* WHAT YOU NEED TO DO: No pictures should appear in the copy; otherwise retype the entries exactly.

* SUPPLIED MATERIAL:

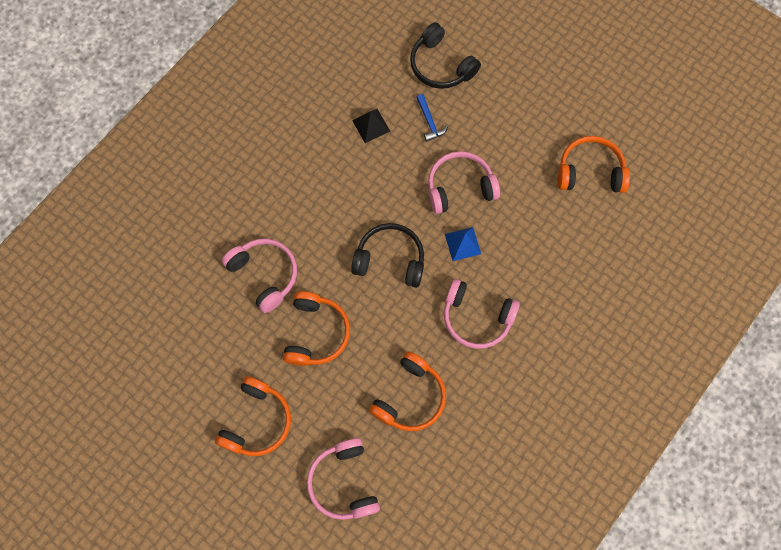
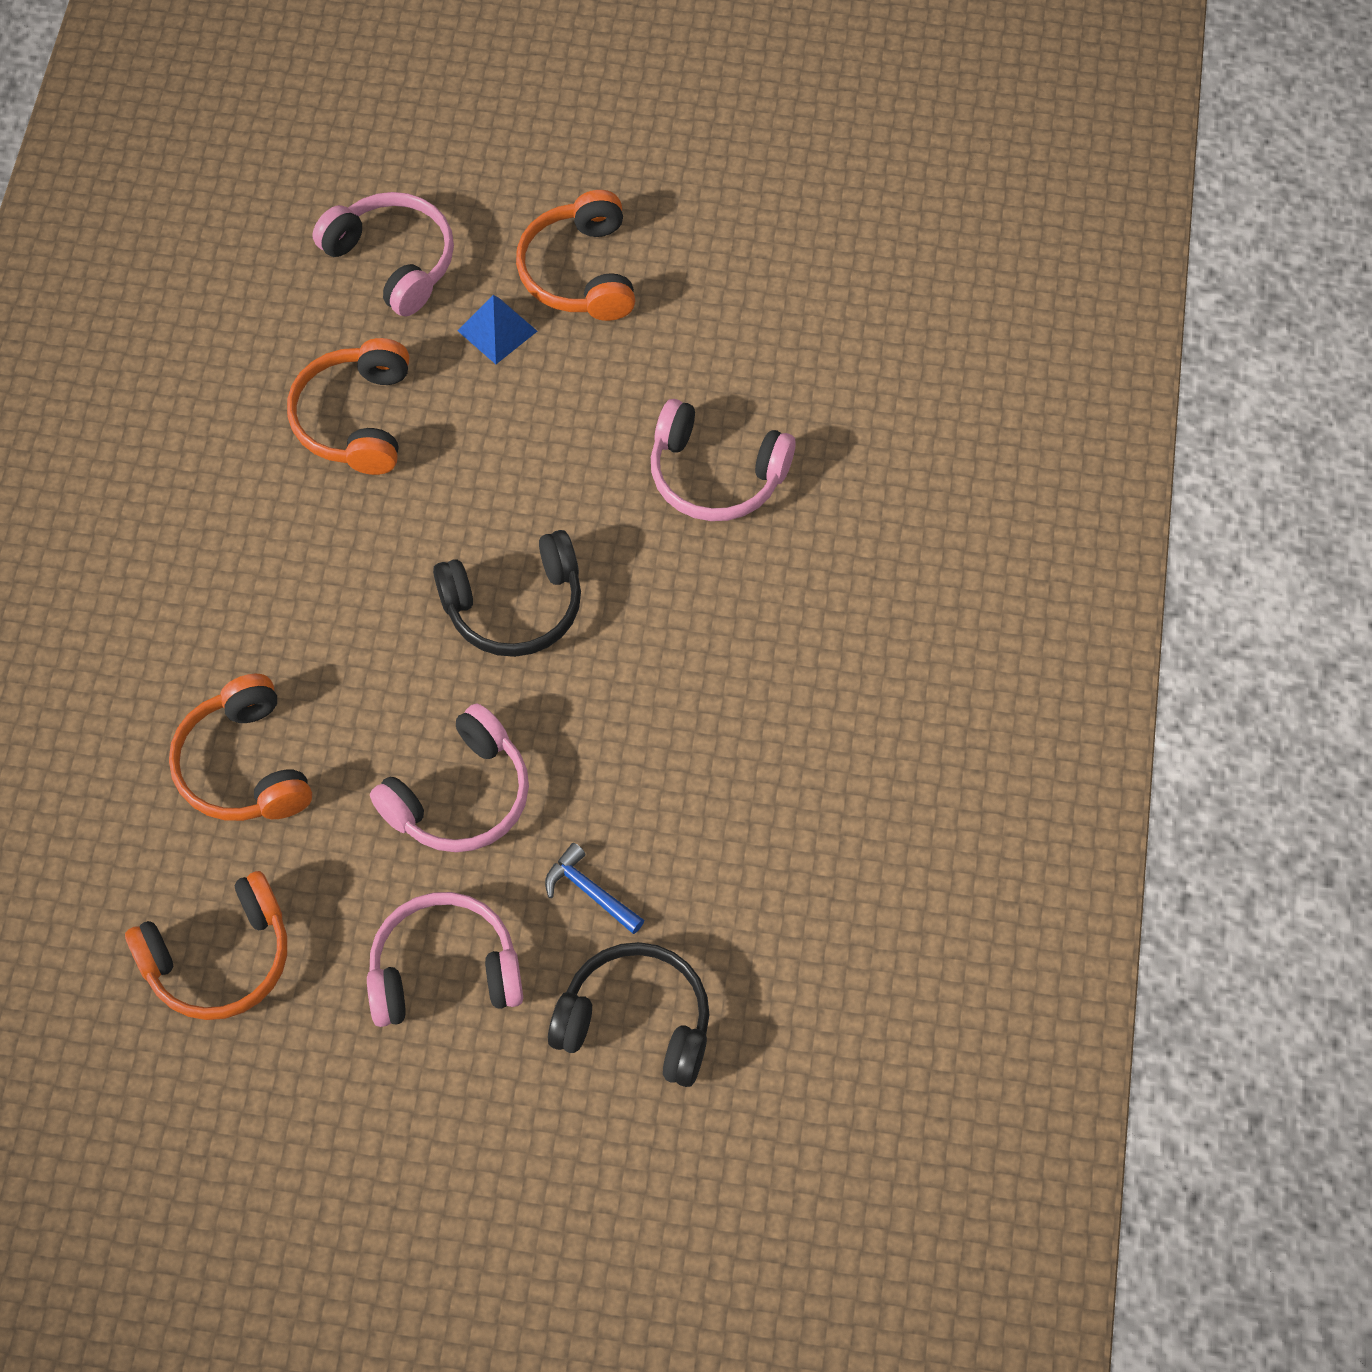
camera: 150 degrees right, 10 degrees down
(316, 333) = (569, 433): orange headphones -> orange headphones (244, 766)
(371, 125) = (699, 824): black pyramid -> none
(462, 244) = (399, 698): blue pyramid -> blue pyramid (497, 330)
(476, 317) = (307, 590): pink headphones -> pink headphones (444, 971)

* OUTPUT FOR THIS TASK:
camera: 150 degrees right, 10 degrees down
(316, 333) = (569, 433): orange headphones -> orange headphones (244, 766)
(371, 125) = (699, 824): black pyramid -> none
(462, 244) = (399, 698): blue pyramid -> blue pyramid (497, 330)
(476, 317) = (307, 590): pink headphones -> pink headphones (444, 971)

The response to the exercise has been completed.